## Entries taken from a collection
************

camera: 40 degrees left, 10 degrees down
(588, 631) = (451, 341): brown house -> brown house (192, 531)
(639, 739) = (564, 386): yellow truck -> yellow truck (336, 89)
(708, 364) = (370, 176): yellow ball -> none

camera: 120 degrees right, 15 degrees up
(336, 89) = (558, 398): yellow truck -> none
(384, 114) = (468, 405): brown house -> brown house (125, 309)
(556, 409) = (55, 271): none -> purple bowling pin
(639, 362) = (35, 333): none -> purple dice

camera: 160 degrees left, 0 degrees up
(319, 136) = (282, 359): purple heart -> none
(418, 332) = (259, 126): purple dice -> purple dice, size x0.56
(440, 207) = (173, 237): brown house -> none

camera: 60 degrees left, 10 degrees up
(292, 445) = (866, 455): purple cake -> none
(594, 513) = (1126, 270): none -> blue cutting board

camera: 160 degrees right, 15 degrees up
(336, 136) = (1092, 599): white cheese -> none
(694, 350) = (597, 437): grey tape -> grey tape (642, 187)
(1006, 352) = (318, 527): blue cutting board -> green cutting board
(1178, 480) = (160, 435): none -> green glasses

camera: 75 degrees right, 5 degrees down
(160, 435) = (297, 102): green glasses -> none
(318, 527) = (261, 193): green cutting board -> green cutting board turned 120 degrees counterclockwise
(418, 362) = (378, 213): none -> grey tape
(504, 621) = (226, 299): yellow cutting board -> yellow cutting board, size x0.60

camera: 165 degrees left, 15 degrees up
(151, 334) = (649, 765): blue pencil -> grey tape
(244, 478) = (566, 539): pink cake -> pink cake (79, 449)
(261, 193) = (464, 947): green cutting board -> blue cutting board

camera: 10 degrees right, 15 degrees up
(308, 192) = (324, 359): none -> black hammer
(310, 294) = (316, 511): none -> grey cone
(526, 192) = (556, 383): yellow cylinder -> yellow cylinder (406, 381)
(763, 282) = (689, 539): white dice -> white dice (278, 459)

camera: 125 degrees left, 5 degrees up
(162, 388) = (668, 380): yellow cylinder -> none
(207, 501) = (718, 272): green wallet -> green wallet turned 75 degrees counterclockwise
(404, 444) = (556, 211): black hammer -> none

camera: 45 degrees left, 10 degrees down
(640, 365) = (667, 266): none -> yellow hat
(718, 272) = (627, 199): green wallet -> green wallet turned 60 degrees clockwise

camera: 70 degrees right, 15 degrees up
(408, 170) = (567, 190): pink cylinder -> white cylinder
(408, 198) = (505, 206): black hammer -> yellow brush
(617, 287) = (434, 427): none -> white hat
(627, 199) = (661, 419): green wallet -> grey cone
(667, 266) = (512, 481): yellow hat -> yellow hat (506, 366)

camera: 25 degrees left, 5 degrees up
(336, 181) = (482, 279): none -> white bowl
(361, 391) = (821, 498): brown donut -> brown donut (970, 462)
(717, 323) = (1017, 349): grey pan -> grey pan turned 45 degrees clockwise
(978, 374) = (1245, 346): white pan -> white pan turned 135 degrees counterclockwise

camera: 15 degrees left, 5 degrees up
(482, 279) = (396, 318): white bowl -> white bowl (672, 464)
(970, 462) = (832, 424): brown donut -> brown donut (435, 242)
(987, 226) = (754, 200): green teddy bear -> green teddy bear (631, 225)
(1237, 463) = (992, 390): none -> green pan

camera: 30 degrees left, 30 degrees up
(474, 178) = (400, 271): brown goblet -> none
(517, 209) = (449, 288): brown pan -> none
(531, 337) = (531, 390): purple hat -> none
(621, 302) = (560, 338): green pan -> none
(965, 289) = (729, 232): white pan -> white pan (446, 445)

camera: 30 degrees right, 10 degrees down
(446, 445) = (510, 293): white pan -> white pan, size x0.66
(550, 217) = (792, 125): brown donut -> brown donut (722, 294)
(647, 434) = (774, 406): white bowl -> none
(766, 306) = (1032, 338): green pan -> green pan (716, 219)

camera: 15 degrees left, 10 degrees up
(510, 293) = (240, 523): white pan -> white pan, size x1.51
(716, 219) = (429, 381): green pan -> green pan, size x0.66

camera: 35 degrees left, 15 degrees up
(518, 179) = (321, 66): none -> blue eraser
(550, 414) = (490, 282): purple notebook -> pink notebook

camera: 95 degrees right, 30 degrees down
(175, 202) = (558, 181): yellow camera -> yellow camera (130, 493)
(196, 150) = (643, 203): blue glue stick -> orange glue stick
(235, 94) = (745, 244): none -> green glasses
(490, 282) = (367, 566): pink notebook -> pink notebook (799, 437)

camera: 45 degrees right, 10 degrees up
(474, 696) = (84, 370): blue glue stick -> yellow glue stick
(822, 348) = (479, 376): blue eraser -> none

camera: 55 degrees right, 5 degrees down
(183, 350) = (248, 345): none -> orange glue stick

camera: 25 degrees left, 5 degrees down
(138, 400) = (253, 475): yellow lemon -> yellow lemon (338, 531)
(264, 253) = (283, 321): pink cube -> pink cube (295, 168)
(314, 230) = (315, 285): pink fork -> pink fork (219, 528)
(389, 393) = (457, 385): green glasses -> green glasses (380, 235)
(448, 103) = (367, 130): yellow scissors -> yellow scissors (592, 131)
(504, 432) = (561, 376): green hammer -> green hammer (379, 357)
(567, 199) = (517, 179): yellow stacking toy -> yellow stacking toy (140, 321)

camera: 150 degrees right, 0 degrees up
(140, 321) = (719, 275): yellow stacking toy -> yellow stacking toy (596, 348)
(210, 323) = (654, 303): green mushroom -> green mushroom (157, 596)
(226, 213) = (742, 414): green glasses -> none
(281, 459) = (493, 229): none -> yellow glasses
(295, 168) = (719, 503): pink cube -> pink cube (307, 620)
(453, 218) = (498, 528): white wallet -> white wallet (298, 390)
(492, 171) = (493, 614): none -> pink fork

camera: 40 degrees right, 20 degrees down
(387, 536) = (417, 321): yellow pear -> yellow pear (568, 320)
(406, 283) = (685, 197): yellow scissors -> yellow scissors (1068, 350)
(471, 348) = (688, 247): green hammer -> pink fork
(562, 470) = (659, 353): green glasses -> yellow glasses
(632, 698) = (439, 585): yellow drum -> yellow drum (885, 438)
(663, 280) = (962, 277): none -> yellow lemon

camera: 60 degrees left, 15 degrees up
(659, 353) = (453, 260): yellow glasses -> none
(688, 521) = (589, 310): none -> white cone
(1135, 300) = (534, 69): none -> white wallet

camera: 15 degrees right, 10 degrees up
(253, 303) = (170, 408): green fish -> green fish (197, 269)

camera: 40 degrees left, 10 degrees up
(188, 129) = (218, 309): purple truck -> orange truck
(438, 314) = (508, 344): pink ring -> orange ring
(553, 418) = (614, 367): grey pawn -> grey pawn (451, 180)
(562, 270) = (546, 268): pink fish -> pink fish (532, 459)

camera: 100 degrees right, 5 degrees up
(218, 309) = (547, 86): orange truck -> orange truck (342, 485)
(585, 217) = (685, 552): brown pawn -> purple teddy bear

************

## What the task asks
The response must hold only the lines above from the line with "camera: 25 degrees left, 5 degrees up" through the line with "(175, 202) = (558, 181): yellow", each copied exactly, both ends kept.

## Answer space
camera: 25 degrees left, 5 degrees up
(336, 181) = (482, 279): none -> white bowl
(361, 391) = (821, 498): brown donut -> brown donut (970, 462)
(717, 323) = (1017, 349): grey pan -> grey pan turned 45 degrees clockwise
(978, 374) = (1245, 346): white pan -> white pan turned 135 degrees counterclockwise

camera: 15 degrees left, 5 degrees up
(482, 279) = (396, 318): white bowl -> white bowl (672, 464)
(970, 462) = (832, 424): brown donut -> brown donut (435, 242)
(987, 226) = (754, 200): green teddy bear -> green teddy bear (631, 225)
(1237, 463) = (992, 390): none -> green pan

camera: 30 degrees left, 30 degrees up
(474, 178) = (400, 271): brown goblet -> none
(517, 209) = (449, 288): brown pan -> none
(531, 337) = (531, 390): purple hat -> none
(621, 302) = (560, 338): green pan -> none
(965, 289) = (729, 232): white pan -> white pan (446, 445)

camera: 30 degrees right, 10 degrees down
(446, 445) = (510, 293): white pan -> white pan, size x0.66
(550, 217) = (792, 125): brown donut -> brown donut (722, 294)
(647, 434) = (774, 406): white bowl -> none
(766, 306) = (1032, 338): green pan -> green pan (716, 219)

camera: 15 degrees left, 10 degrees up
(510, 293) = (240, 523): white pan -> white pan, size x1.51
(716, 219) = (429, 381): green pan -> green pan, size x0.66

camera: 35 degrees left, 15 degrees up
(518, 179) = (321, 66): none -> blue eraser
(550, 414) = (490, 282): purple notebook -> pink notebook

camera: 95 degrees right, 30 degrees down
(175, 202) = (558, 181): yellow camera -> yellow camera (130, 493)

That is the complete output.